> **EXERCISE**
Could you output only the lines from the one containing "PIR1 pin OUT: A3 -> A5" through the last line of the data, both included?

> **Version comparison data**
▽

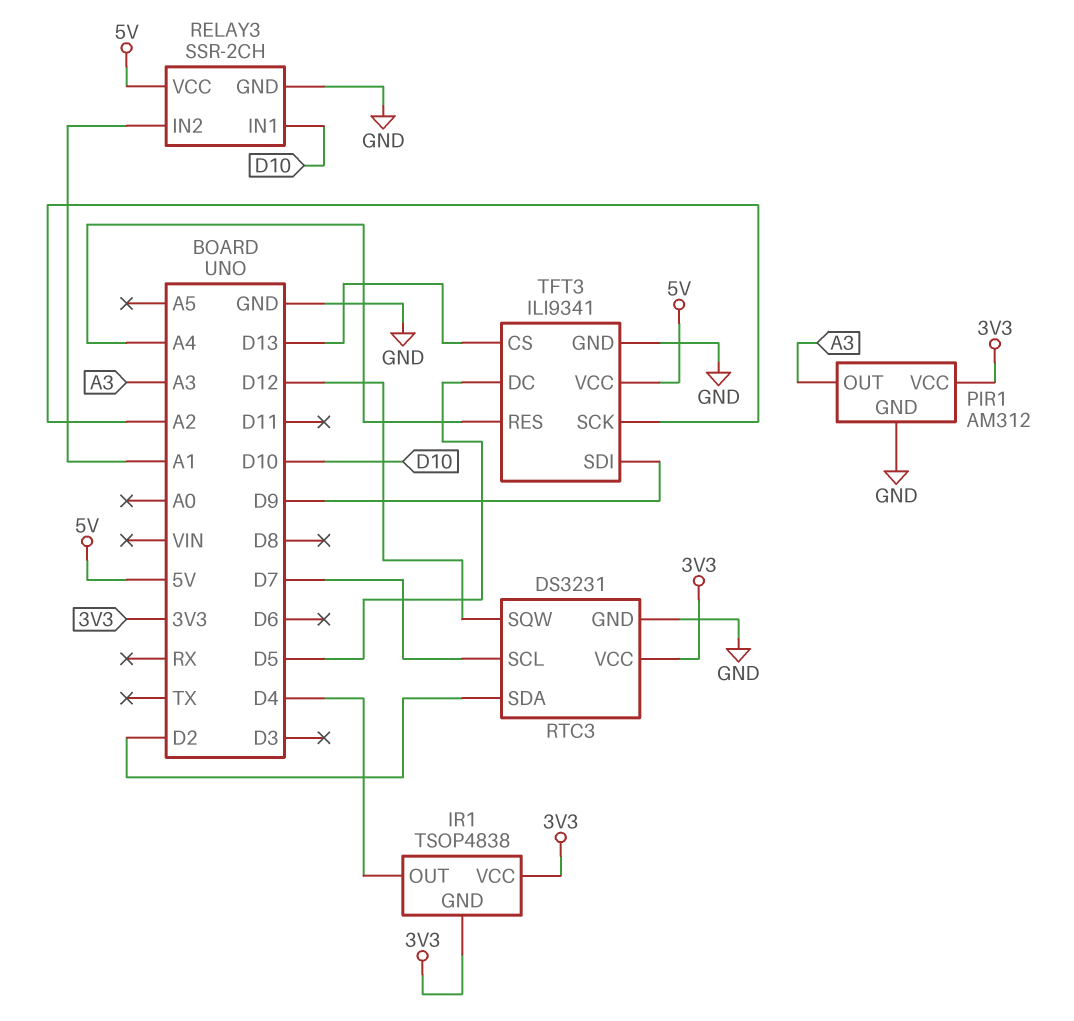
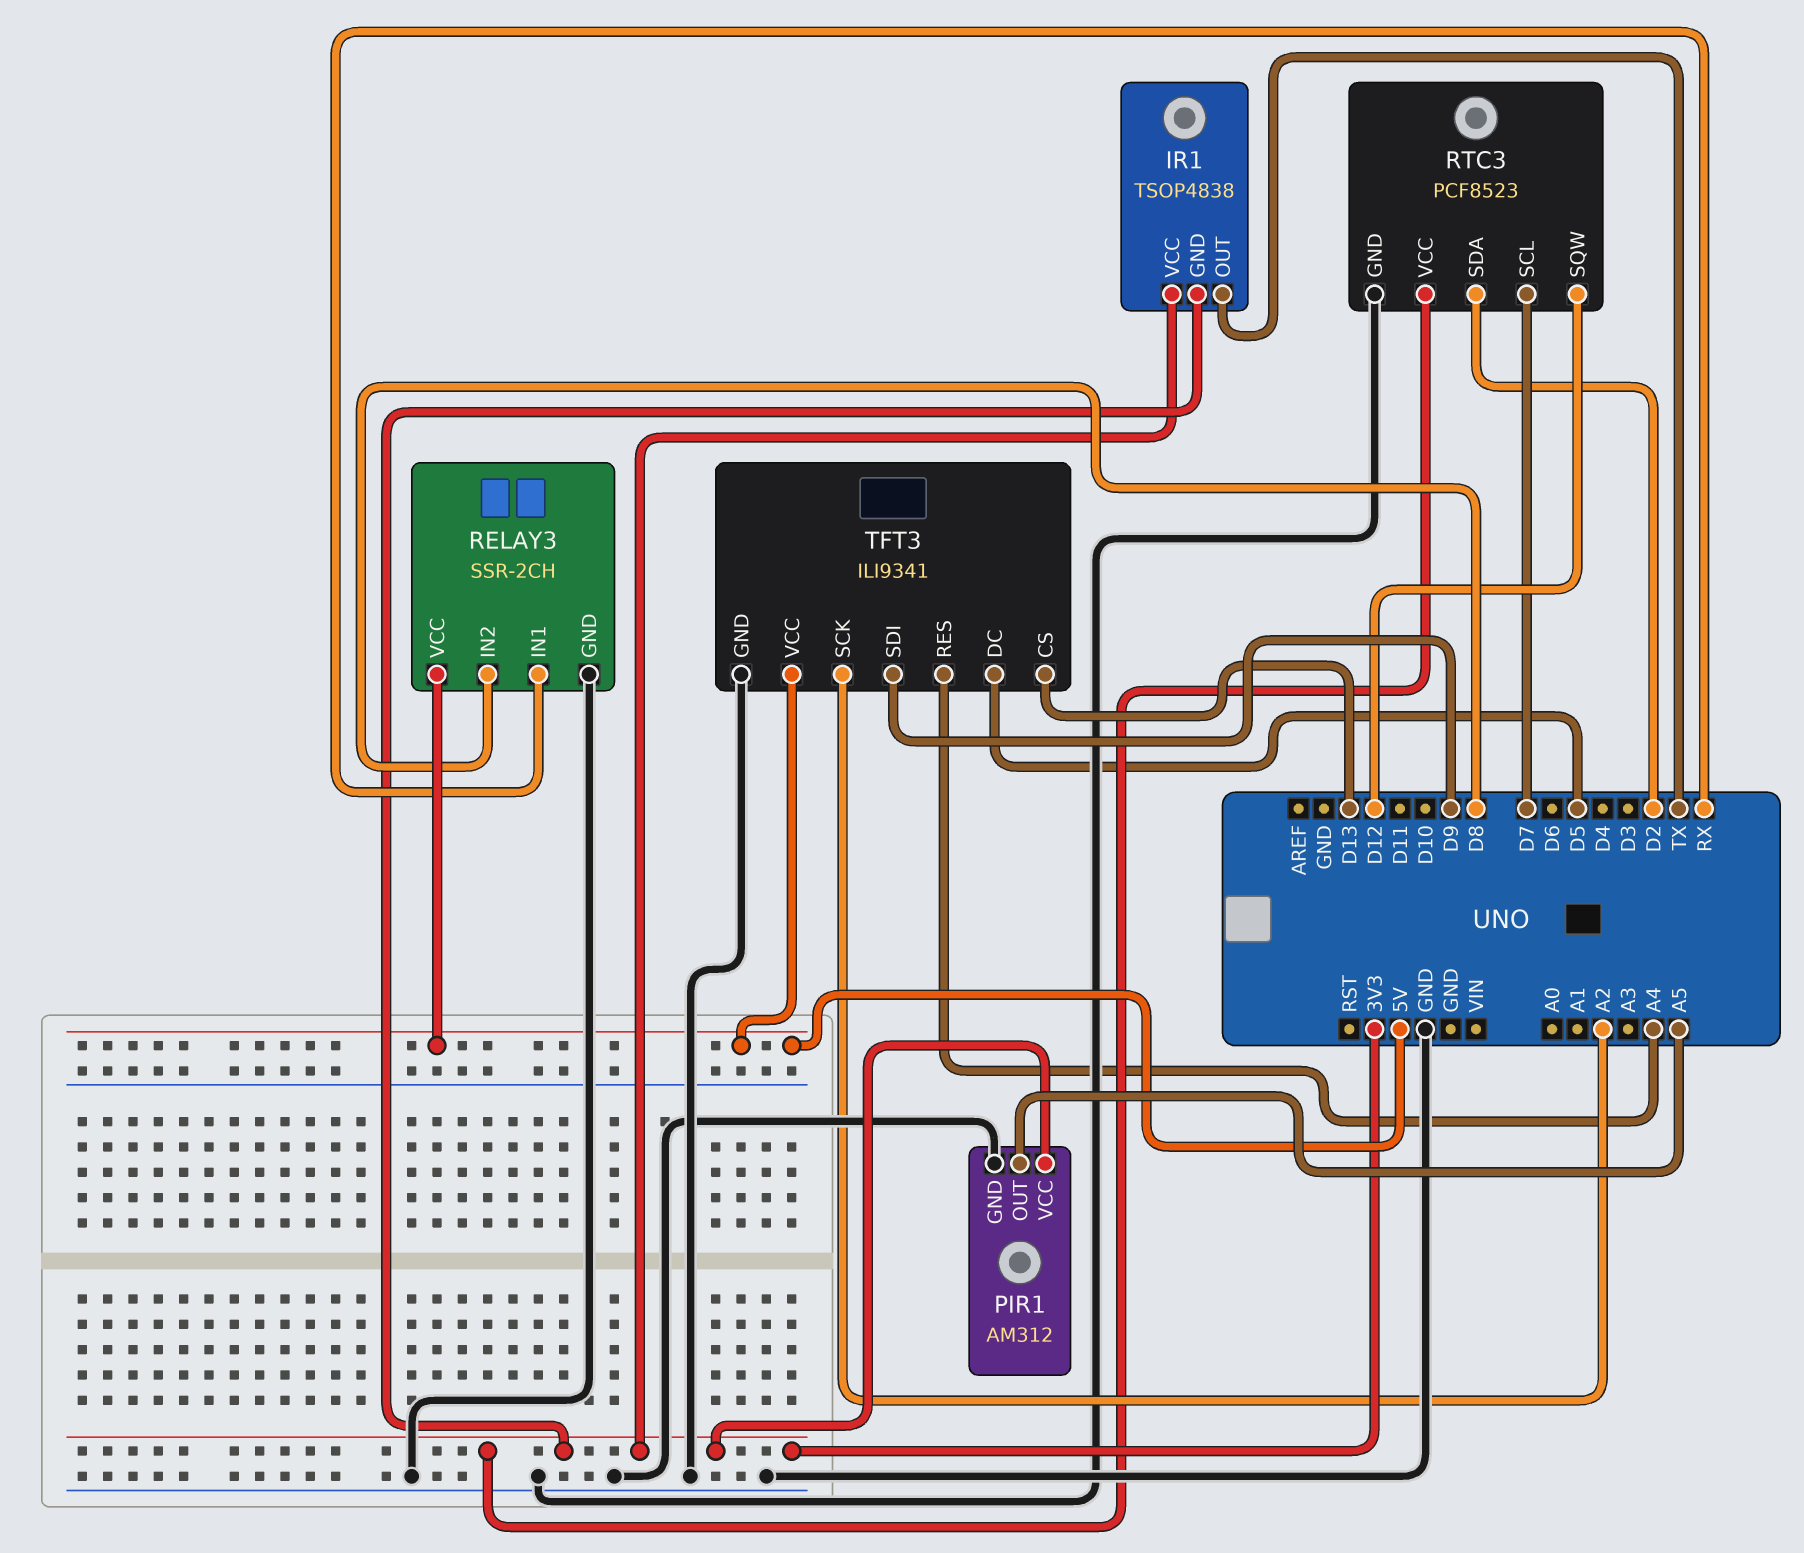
IR1 pin OUT: D4 -> TX
PIR1 pin OUT: A3 -> A5
RELAY3 pin IN1: D10 -> RX
RELAY3 pin IN2: A1 -> D8
RTC3: DS3231 -> PCF8523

△

> **REPLY TO THE TASK**
PIR1 pin OUT: A3 -> A5
RELAY3 pin IN1: D10 -> RX
RELAY3 pin IN2: A1 -> D8
RTC3: DS3231 -> PCF8523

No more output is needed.